_Problem description_. Within the records below, repeat each line exactly but keep every picture out of the copy.

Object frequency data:
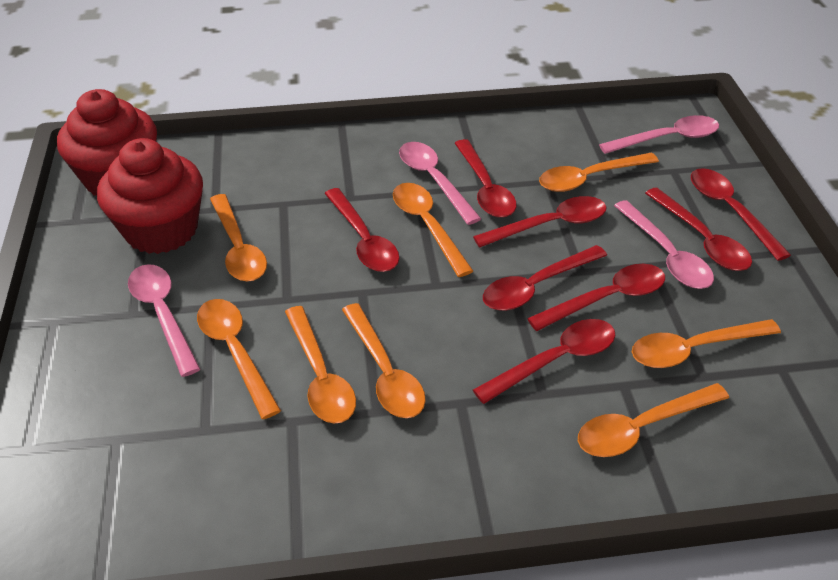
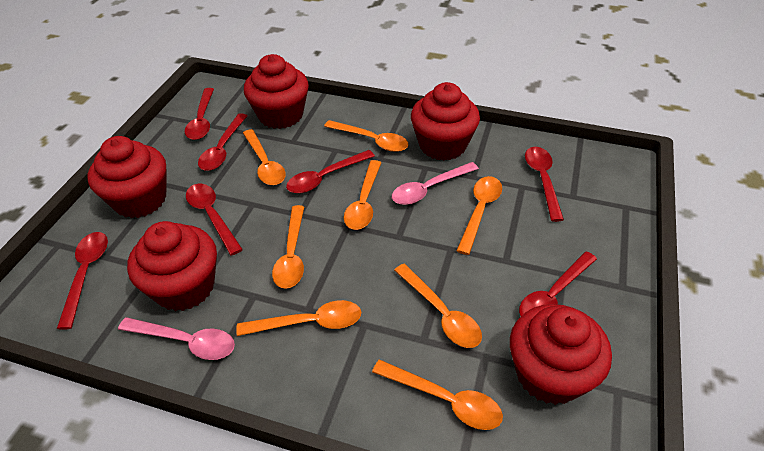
pink spoon: 4 -> 2
red cupcake: 2 -> 5
red spoon: 8 -> 7

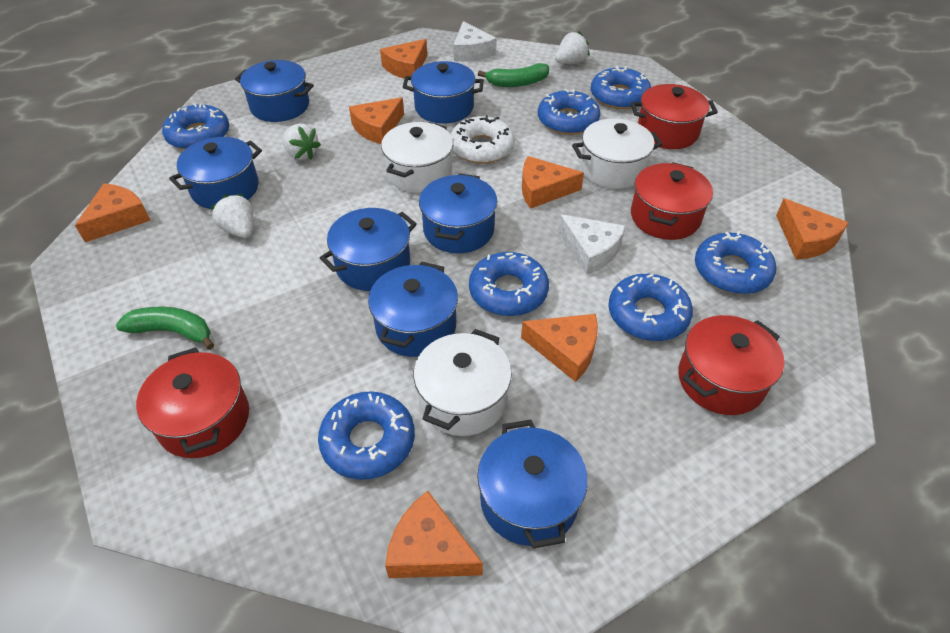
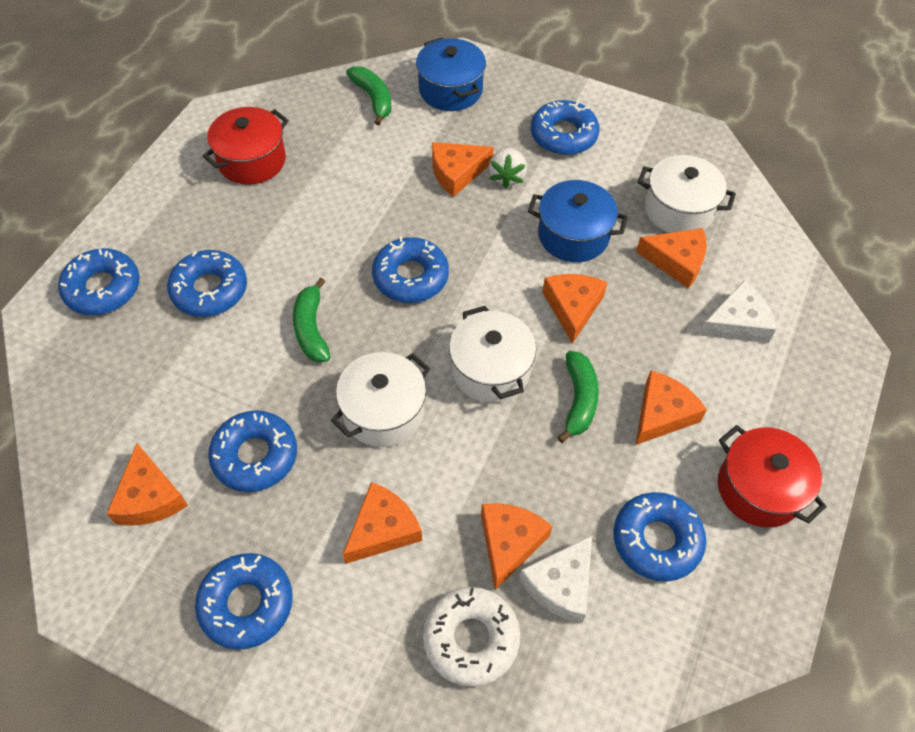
blue pot: 7 -> 2
green banana: 2 -> 3
red pot: 4 -> 2
white strawberry: 3 -> 1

_Expected answer_.
pink spoon: 4 -> 2
red cupcake: 2 -> 5
red spoon: 8 -> 7

blue pot: 7 -> 2
green banana: 2 -> 3
red pot: 4 -> 2
white strawberry: 3 -> 1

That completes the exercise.